TASK DETAILS: Take the line that contains "RELAY pin IN1: D2 -> A3" and each line after it in the material below, and transcribe them exactly, stopping at the end.

----------

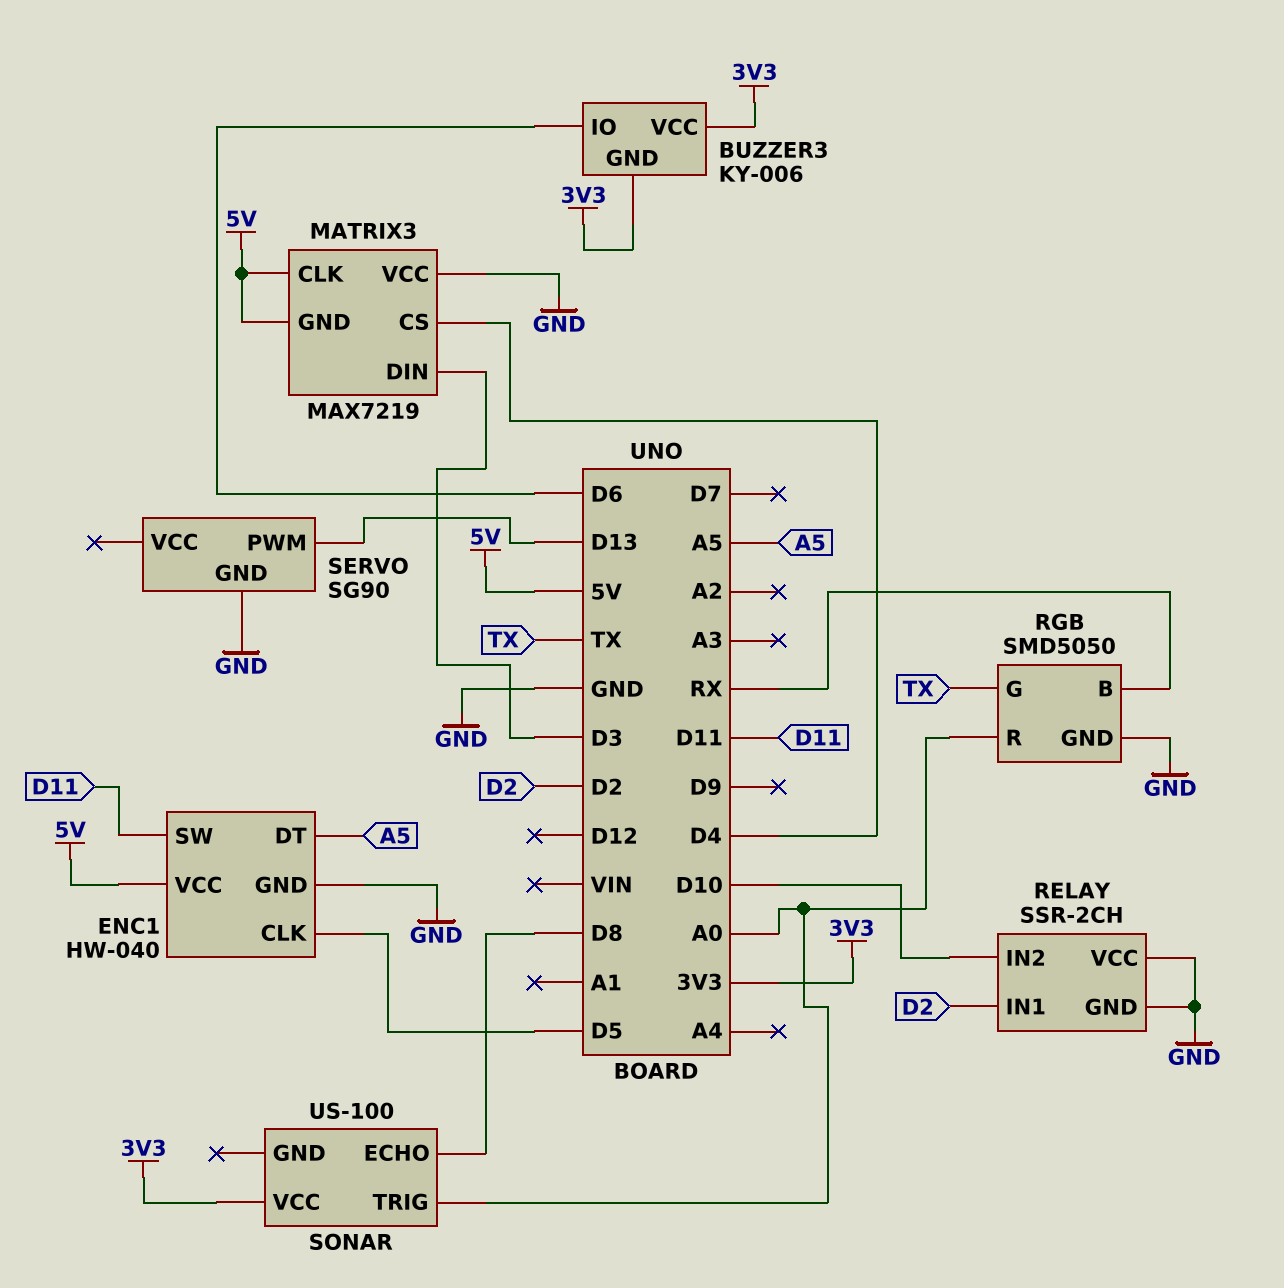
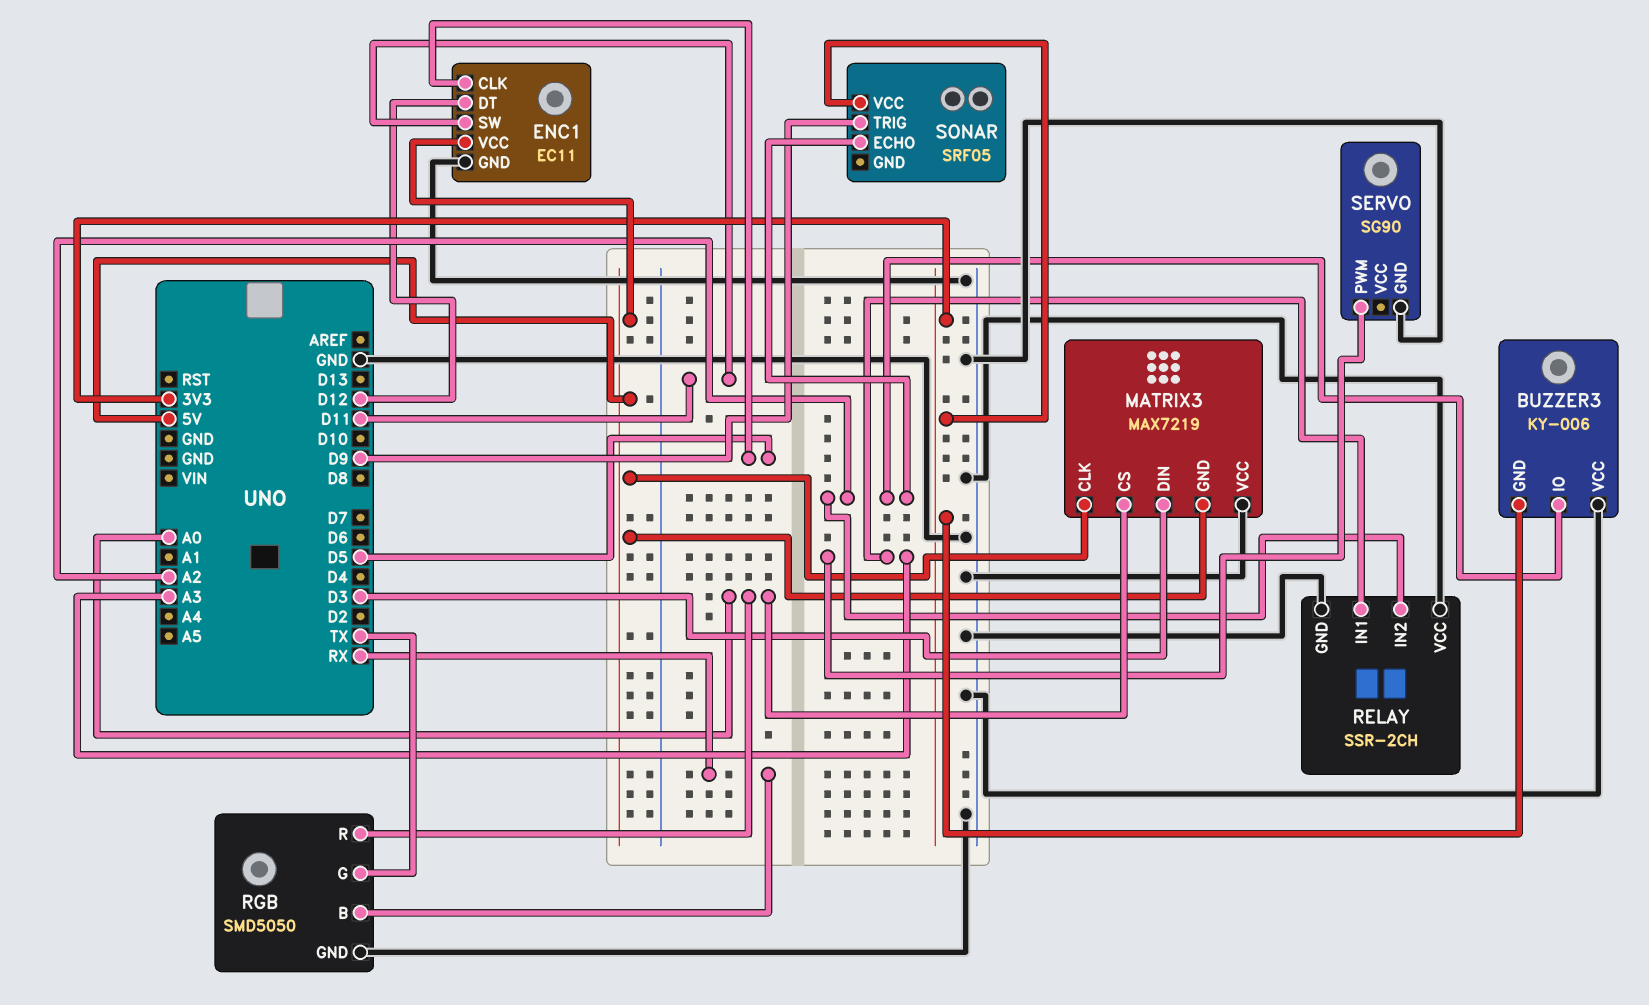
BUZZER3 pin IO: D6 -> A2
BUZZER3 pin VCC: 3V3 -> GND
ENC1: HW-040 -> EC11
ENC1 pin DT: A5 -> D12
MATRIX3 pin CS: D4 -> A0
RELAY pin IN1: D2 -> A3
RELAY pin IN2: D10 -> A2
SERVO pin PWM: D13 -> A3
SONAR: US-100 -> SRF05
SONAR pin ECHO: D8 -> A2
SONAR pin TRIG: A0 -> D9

----------

WRITTEN REPLY:
RELAY pin IN1: D2 -> A3
RELAY pin IN2: D10 -> A2
SERVO pin PWM: D13 -> A3
SONAR: US-100 -> SRF05
SONAR pin ECHO: D8 -> A2
SONAR pin TRIG: A0 -> D9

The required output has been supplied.